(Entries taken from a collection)
------------------------------

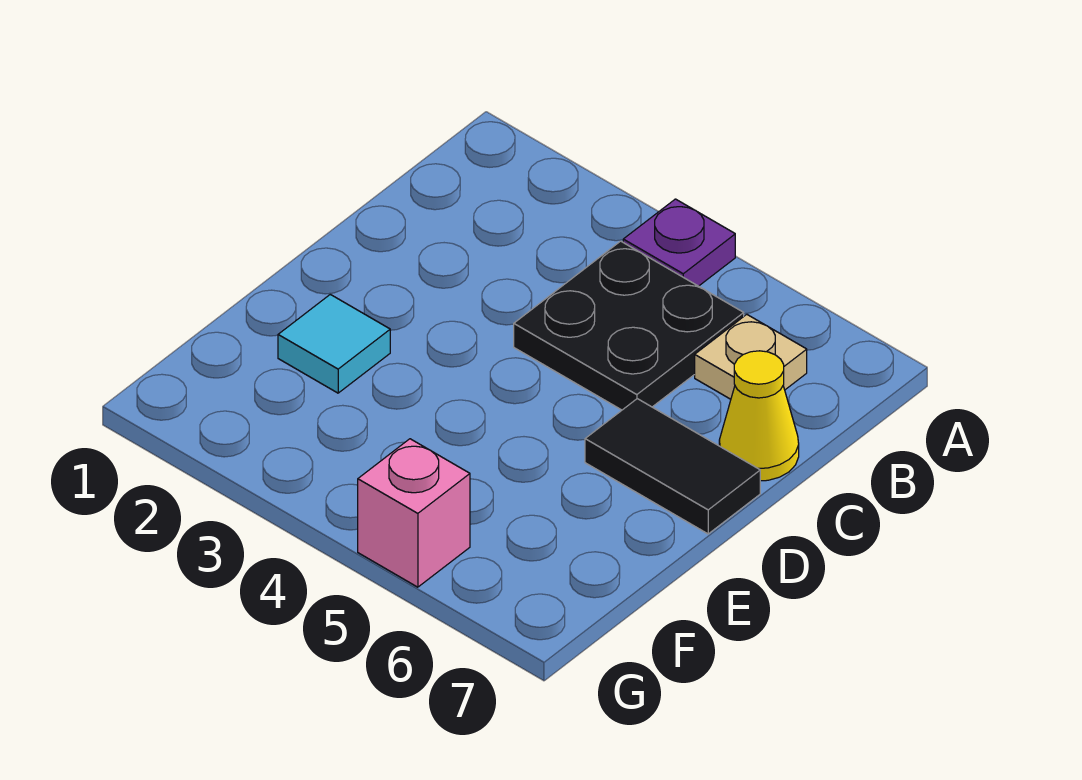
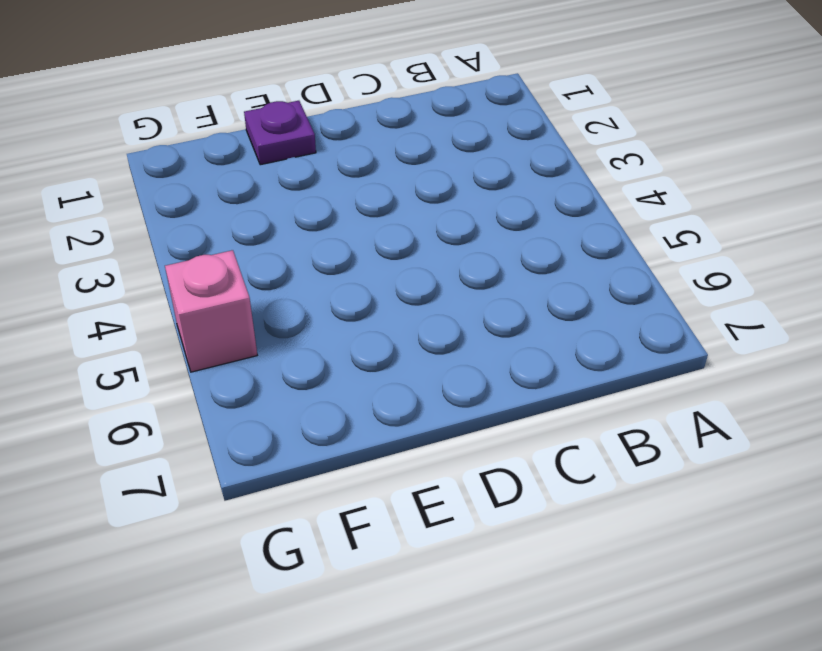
purple plate E1 level 1 -> purple plate A4 level 1
none -> black plate B4:C5 level 1
none -> tan plate B6 level 1

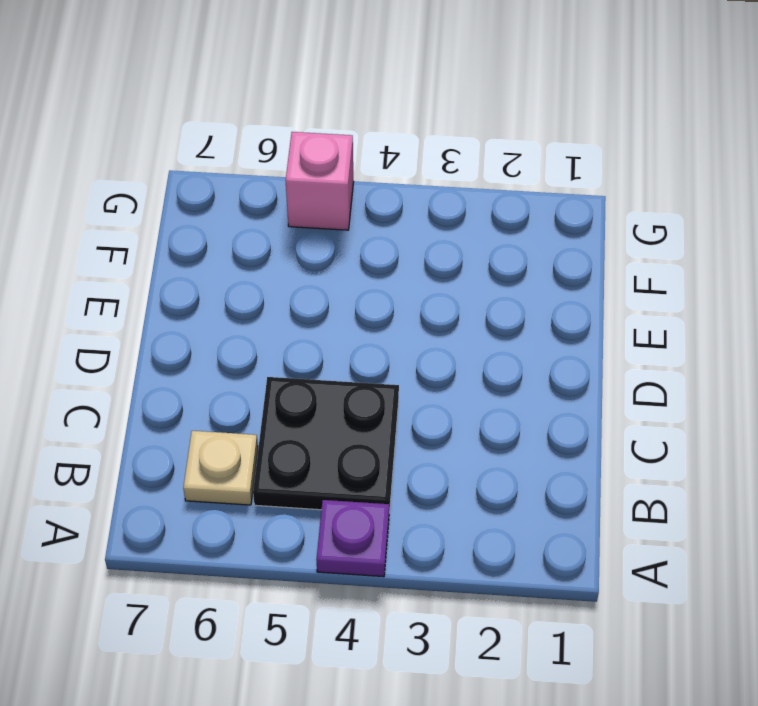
none -> yellow cone C7 level 1
none -> black tile D6:D7 level 1

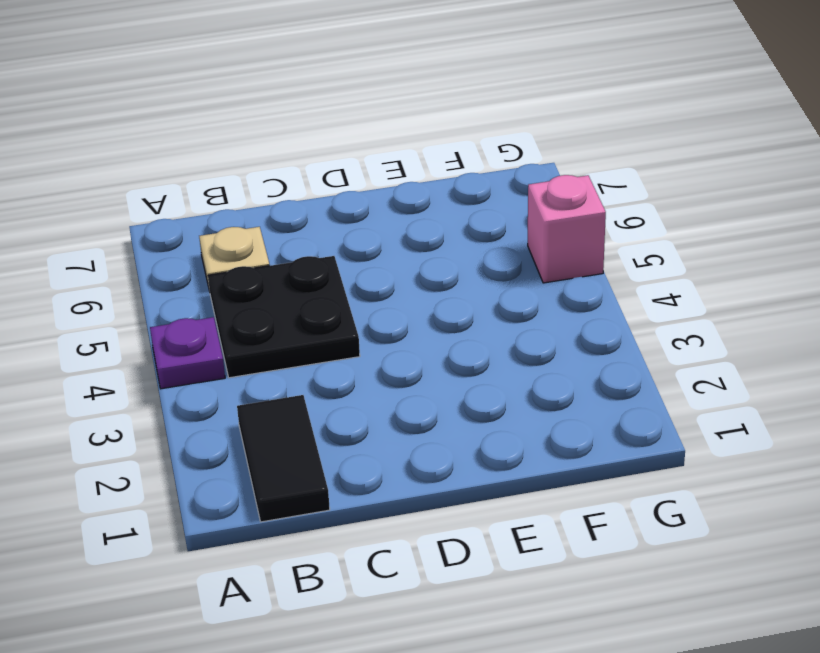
black tile B1:B2 level 1 -> black tile D6:D7 level 1
none -> yellow cone C7 level 1
none -> cyan tile E2 level 1

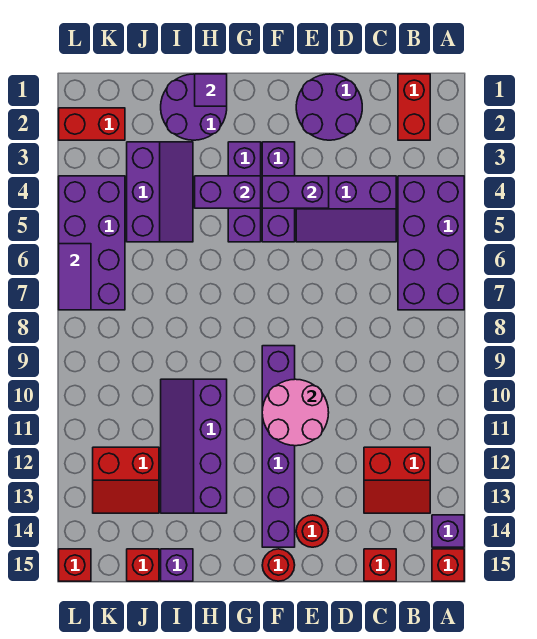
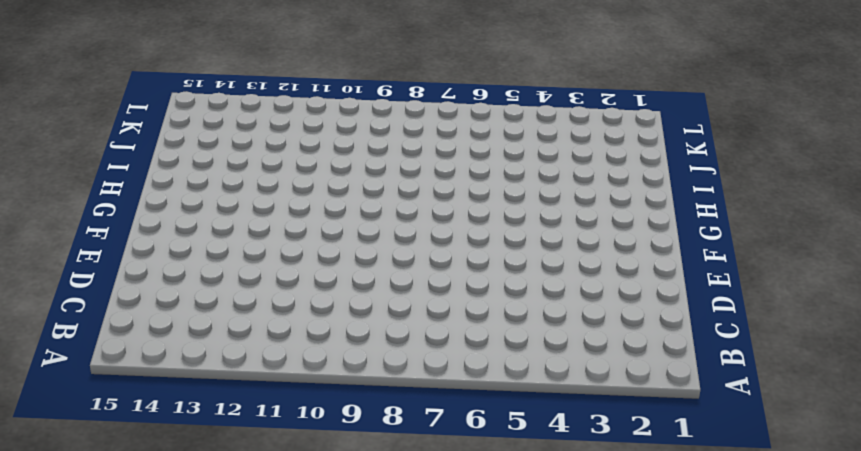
none -> purple brick A4:B7 level 1
none -> purple brick A14 level 1
none -> red brick A15 level 1

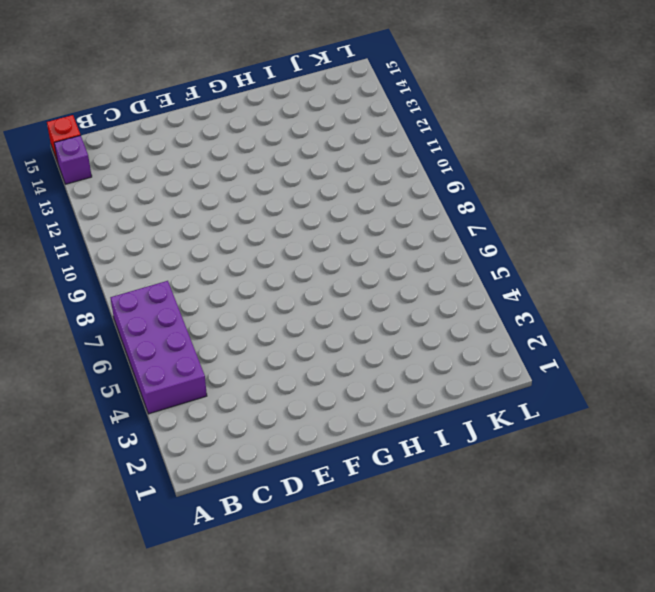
none -> red brick B1:B2 level 1
none -> red slope B12:C13 level 1 top 12
none -> purple slope C4:E5 level 1 top 4

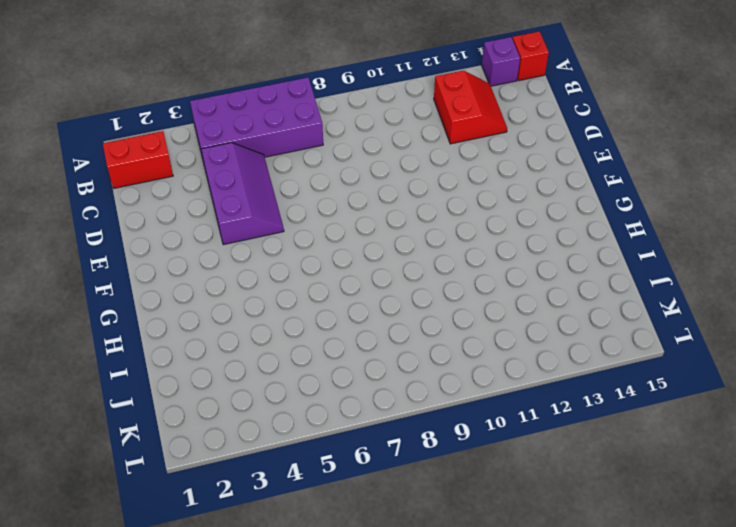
none -> red brick C15 level 1
none -> purple round brick D1:E2 level 1
none -> red round brick E14 level 1

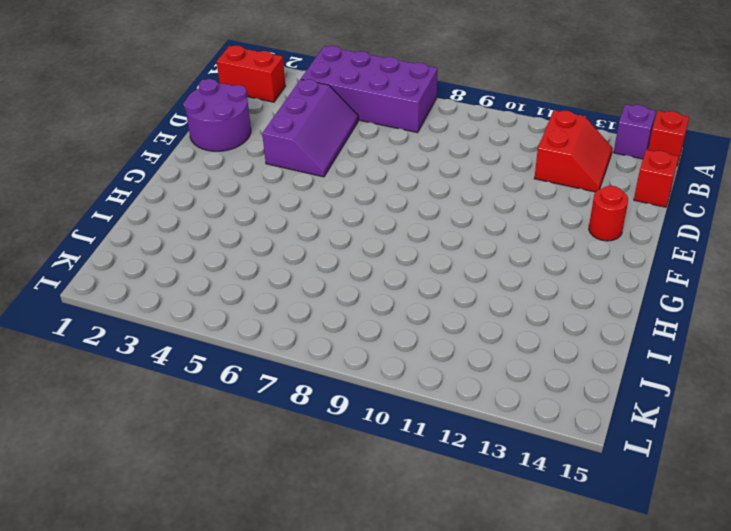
none -> purple brick F3:F5 level 1
none -> purple brick F9:F14 level 1
none -> red round brick F15 level 1

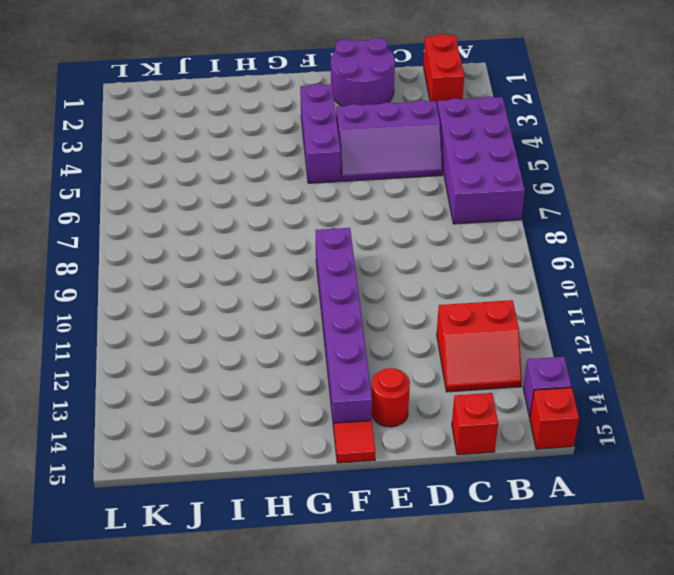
red tile F15 level 1 -> red round brick F15 level 1
none -> purple brick G3:G5 level 1
none -> purple round brick H1:I2 level 1
none -> purple slope H10:I13 level 1 top H

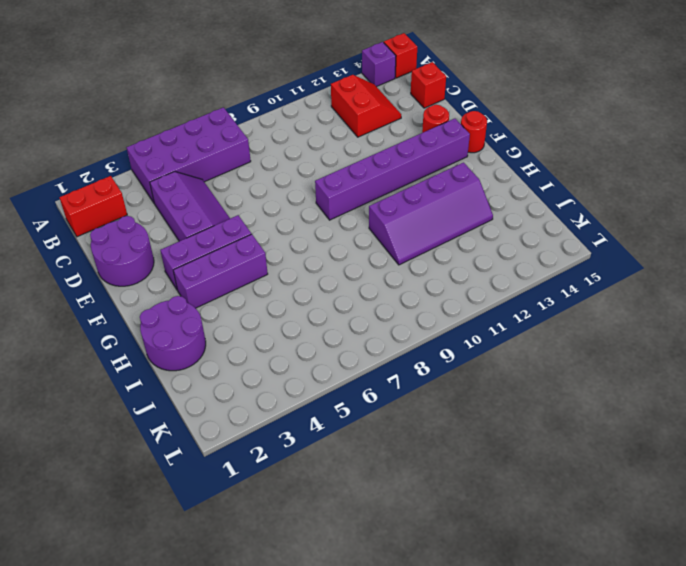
none -> purple slope I3:J5 level 1 top J
none -> purple brick I15 level 1
none -> red slope J12:K13 level 1 top 12

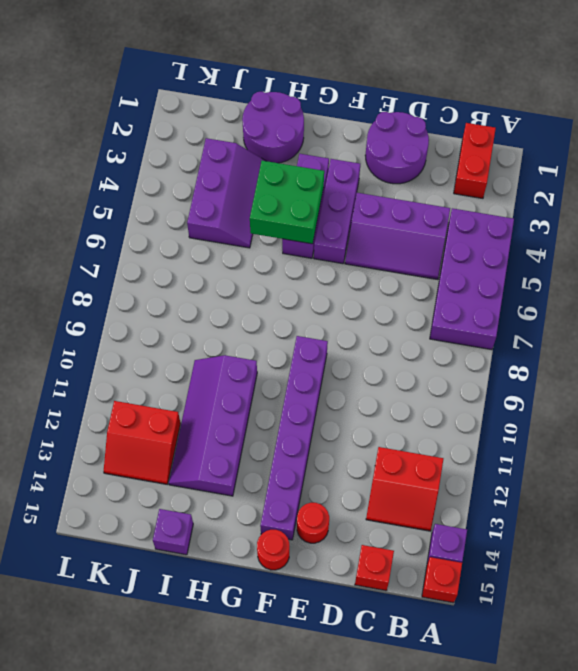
green brick G4:H5 level 2 -> purple brick G4:H4 level 2
none -> red brick J15 level 1
none -> red brick K2:L2 level 1
none -> purple brick K4:L7 level 1

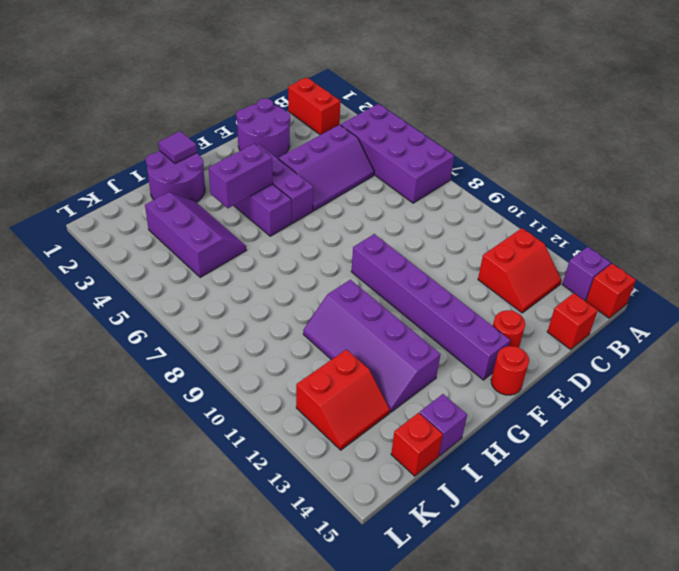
none -> red brick K2:L2 level 1
none -> purple brick K4:L7 level 1
none -> red brick L15 level 1

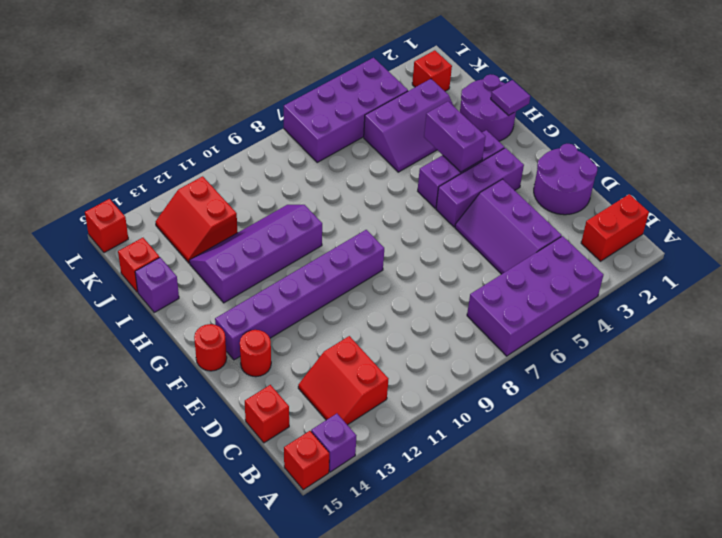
red brick K2 level 1 -> red brick K2:L2 level 1
none -> purple brick E4:F4 level 2
none -> pink round brick E10:F11 level 2
none -> purple tile L6:L7 level 2

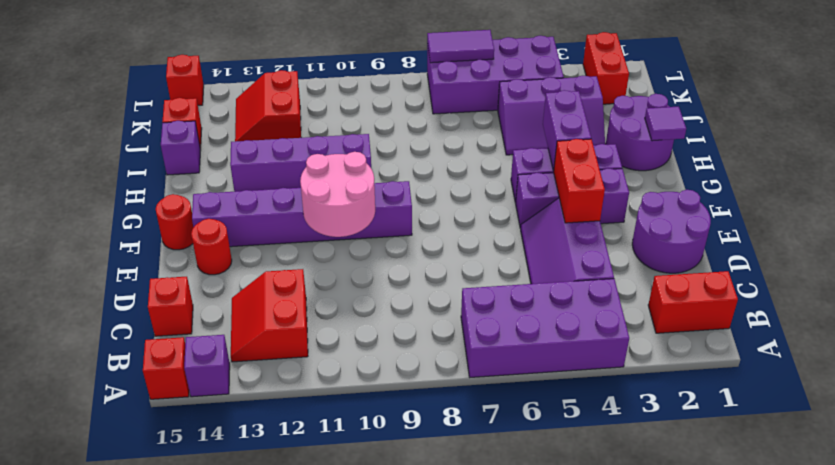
red brick E4:F4 level 2 -> purple brick E4:F4 level 2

------------------------------

◆ **HOW TO COMPLETE THIS TASK**:
Would you output only the span of the records above that opens with the line containing "none -> purple slope C4:E5 level 1 top 4" and closes with the line containing "none -> purple brick F9:F14 level 1", ends included and pictures dropped?

◆ **ANSWER SECTION**:
none -> purple slope C4:E5 level 1 top 4

none -> red brick C15 level 1
none -> purple round brick D1:E2 level 1
none -> red round brick E14 level 1

none -> purple brick F3:F5 level 1
none -> purple brick F9:F14 level 1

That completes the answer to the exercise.